Object change listings:
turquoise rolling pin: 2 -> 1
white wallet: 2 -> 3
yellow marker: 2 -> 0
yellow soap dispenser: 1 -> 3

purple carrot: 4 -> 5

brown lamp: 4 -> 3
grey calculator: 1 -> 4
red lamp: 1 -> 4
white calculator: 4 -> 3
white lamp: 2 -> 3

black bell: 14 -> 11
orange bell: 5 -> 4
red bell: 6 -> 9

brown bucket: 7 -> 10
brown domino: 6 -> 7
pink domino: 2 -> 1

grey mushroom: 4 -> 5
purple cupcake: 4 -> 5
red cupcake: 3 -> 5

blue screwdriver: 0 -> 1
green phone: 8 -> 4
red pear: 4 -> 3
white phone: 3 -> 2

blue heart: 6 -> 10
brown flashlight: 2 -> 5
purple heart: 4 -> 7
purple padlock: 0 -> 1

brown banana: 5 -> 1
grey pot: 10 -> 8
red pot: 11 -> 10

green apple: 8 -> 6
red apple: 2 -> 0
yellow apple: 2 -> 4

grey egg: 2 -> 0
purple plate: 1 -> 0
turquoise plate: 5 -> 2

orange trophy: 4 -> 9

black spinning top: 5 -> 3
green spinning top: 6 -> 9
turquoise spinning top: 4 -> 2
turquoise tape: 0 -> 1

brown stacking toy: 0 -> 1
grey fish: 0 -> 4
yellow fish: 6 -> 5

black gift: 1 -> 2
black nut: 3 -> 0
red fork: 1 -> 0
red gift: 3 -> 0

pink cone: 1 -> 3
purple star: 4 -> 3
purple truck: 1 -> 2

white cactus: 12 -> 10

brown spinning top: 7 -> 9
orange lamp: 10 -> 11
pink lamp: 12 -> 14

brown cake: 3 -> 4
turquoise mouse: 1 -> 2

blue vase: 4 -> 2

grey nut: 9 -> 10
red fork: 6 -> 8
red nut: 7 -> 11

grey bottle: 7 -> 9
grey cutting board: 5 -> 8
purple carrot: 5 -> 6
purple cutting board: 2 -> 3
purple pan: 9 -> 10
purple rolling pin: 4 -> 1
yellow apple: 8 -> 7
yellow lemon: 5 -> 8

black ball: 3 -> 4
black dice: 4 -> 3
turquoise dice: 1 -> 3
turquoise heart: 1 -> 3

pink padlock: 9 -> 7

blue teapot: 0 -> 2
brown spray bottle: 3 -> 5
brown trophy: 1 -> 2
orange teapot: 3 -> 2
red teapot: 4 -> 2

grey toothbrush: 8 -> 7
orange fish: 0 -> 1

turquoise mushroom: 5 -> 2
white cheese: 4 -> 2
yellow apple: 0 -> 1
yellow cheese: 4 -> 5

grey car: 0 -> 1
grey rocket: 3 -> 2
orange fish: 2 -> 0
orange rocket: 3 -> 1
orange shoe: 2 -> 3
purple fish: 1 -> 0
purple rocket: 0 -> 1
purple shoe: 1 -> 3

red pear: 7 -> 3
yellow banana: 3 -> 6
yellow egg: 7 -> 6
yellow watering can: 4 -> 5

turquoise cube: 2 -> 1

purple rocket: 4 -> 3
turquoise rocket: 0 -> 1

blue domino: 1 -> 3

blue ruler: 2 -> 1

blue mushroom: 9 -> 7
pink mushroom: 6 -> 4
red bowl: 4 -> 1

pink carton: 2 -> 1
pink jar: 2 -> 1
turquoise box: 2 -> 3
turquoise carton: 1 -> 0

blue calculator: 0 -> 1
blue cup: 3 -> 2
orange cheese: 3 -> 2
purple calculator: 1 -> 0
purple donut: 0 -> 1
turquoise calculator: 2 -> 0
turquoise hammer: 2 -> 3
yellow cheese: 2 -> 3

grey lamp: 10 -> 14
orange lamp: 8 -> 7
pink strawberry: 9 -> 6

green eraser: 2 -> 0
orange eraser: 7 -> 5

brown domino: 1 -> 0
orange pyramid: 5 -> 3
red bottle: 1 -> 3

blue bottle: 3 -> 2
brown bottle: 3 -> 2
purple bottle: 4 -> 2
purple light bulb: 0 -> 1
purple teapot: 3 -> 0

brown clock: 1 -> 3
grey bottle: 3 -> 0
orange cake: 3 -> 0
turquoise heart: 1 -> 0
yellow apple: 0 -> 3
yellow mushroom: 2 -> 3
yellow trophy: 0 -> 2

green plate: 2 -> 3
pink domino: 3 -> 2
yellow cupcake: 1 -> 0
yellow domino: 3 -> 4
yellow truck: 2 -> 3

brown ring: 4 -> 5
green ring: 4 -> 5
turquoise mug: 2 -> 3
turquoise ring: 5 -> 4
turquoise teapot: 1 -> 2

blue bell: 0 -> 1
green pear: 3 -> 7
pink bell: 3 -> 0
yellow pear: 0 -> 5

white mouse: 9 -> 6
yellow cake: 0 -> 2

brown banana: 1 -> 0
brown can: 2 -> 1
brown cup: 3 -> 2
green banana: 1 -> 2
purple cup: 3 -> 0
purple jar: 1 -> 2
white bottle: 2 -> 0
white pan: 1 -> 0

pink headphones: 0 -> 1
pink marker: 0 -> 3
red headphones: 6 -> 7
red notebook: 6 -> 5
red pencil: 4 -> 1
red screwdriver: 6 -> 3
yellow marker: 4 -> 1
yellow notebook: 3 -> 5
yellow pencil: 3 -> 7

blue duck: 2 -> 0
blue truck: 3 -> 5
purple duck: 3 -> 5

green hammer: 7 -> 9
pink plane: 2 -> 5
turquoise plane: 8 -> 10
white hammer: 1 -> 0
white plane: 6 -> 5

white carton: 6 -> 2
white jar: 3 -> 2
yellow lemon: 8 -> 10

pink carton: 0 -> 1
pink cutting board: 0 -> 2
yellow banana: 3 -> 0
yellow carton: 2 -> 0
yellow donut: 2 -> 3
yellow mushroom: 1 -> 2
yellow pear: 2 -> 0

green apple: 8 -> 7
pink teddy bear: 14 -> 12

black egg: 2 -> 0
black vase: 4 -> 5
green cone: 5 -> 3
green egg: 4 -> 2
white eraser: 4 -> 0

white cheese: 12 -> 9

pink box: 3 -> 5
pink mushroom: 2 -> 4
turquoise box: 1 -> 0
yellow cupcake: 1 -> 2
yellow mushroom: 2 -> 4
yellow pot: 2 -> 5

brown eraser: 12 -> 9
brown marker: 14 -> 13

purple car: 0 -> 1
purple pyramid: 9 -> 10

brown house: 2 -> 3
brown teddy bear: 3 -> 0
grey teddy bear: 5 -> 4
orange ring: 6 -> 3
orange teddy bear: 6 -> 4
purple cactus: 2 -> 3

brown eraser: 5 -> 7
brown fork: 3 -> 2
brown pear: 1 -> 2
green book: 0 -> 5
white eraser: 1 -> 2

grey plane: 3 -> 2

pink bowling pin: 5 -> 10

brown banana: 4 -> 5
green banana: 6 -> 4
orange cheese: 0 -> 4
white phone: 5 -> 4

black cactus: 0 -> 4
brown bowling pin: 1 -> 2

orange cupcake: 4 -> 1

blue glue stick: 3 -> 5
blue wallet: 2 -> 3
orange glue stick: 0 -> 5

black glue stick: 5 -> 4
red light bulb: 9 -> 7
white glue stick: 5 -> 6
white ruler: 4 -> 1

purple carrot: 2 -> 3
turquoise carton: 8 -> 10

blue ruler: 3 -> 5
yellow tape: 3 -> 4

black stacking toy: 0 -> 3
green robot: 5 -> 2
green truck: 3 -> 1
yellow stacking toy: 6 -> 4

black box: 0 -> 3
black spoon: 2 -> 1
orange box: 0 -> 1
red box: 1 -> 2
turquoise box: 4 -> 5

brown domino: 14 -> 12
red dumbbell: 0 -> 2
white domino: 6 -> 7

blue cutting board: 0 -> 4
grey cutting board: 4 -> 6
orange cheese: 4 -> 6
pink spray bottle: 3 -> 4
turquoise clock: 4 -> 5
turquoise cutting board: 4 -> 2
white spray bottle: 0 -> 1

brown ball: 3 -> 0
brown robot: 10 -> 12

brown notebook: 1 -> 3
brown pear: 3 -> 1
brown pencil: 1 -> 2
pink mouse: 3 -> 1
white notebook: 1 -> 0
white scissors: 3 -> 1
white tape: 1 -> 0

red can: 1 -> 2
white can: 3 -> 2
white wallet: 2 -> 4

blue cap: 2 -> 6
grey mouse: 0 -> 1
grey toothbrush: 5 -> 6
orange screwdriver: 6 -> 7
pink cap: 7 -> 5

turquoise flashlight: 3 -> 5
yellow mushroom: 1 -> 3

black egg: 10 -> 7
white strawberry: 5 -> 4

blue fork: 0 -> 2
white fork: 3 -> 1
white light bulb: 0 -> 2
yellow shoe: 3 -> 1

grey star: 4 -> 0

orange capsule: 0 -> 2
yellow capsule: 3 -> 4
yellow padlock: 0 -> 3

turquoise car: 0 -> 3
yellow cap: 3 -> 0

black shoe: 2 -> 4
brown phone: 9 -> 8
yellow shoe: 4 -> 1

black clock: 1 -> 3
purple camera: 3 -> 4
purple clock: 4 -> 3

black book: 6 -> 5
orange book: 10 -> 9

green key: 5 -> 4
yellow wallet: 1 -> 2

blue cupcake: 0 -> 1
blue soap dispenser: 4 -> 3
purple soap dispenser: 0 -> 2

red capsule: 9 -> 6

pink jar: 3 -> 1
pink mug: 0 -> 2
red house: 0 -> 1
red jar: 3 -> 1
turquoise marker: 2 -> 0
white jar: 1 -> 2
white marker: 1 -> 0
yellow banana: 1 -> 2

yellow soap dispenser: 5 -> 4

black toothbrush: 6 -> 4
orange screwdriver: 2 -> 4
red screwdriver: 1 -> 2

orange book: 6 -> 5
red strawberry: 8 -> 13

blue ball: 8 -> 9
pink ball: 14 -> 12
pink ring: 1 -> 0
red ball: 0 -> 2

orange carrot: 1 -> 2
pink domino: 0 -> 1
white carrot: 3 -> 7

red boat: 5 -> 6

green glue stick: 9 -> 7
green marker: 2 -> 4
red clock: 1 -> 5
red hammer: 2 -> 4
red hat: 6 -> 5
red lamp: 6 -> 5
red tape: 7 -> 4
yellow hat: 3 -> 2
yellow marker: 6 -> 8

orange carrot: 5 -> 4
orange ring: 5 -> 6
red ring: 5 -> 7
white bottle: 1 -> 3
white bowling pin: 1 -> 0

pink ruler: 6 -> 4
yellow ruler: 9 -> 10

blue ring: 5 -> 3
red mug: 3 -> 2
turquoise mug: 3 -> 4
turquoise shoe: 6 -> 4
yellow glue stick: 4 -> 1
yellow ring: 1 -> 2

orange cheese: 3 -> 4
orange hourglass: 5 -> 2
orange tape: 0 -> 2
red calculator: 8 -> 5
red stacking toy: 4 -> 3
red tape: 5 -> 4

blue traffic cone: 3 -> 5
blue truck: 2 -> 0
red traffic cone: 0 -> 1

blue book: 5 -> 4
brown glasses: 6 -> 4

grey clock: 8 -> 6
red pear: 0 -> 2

The task →
Where in the entries above does the word "cone" appear? Copy each line that has it.

Response box →
pink cone: 1 -> 3
green cone: 5 -> 3
blue traffic cone: 3 -> 5
red traffic cone: 0 -> 1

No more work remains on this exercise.